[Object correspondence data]
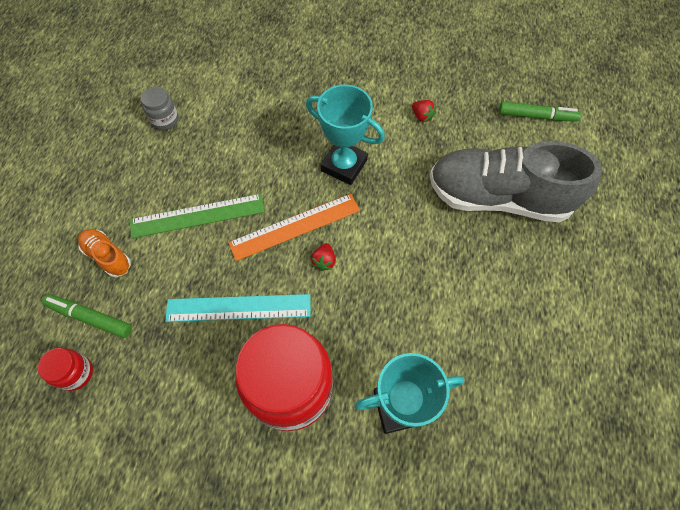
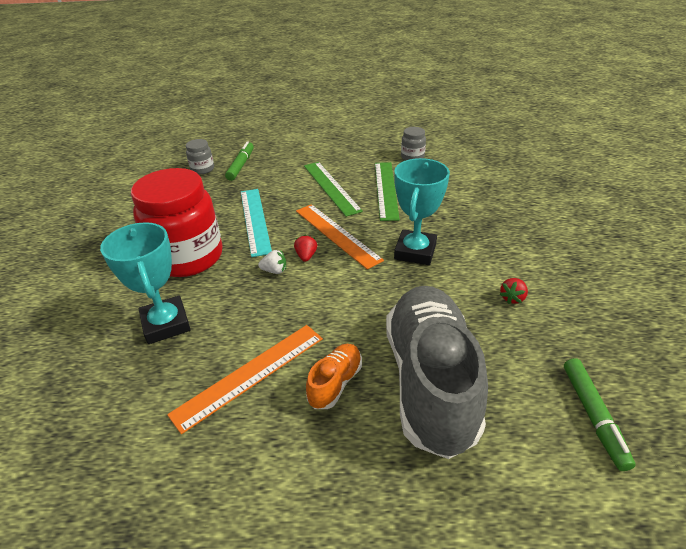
camera: 80 degrees right, 25 degrees down
(76, 373) = (202, 169): red jar -> grey jar
(108, 256) = (287, 161): orange shoe -> orange shoe (335, 383)
(225, 163) = (385, 189): none -> green ruler
(324, 261) = (306, 256): red strawberry -> red strawberry turned 90 degrees clockwise
(340, 294) = (274, 271): none -> white strawberry
(476, 327) = (250, 375): none -> orange ruler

> [What you will do]:
From the entries above, list each line with "strawberry" in it.

> [Reply]:
(324, 261) = (306, 256): red strawberry -> red strawberry turned 90 degrees clockwise
(340, 294) = (274, 271): none -> white strawberry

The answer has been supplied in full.